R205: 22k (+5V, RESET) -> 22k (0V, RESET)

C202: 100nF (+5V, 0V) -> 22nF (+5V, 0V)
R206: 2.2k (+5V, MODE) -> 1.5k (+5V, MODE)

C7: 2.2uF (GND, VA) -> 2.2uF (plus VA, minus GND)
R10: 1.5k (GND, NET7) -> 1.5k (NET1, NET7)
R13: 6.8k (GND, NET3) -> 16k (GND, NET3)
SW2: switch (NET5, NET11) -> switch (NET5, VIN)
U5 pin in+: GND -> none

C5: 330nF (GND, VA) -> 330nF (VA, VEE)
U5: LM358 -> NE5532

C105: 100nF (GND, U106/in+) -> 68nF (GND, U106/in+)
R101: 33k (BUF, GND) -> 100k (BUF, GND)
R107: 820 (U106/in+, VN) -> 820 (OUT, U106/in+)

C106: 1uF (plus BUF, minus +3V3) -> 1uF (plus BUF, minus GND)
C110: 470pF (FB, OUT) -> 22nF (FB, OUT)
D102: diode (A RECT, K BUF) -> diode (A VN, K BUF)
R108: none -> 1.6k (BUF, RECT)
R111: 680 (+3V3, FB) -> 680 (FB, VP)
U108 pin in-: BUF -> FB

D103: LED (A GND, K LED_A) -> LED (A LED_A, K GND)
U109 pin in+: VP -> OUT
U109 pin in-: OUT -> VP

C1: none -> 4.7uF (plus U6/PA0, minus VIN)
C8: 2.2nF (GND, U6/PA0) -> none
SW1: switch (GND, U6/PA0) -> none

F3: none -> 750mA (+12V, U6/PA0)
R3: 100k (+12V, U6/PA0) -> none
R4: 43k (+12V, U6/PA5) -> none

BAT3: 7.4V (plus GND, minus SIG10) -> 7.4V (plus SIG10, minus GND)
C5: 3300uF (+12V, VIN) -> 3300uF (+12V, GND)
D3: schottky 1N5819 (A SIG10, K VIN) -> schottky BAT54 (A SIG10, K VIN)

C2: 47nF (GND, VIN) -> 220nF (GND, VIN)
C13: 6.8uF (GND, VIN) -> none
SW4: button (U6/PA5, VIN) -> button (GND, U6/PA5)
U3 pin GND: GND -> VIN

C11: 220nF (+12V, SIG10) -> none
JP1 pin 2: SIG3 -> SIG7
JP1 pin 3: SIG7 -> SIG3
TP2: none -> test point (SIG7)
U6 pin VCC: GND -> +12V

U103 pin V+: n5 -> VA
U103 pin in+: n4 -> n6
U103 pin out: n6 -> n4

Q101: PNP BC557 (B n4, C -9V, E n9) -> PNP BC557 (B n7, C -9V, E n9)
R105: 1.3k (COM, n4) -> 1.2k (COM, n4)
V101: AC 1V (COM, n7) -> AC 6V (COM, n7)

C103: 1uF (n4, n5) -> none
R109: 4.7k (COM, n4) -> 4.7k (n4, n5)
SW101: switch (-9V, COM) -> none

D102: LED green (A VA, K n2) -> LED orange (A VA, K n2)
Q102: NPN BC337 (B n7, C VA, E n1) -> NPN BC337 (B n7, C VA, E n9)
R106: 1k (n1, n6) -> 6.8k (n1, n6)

━━━━━━

* _AIM OF THE TASK_
From the listing, copy each line containing the word "switch".

* _RESPONSE BOX_
SW2: switch (NET5, NET11) -> switch (NET5, VIN)
SW1: switch (GND, U6/PA0) -> none
SW101: switch (-9V, COM) -> none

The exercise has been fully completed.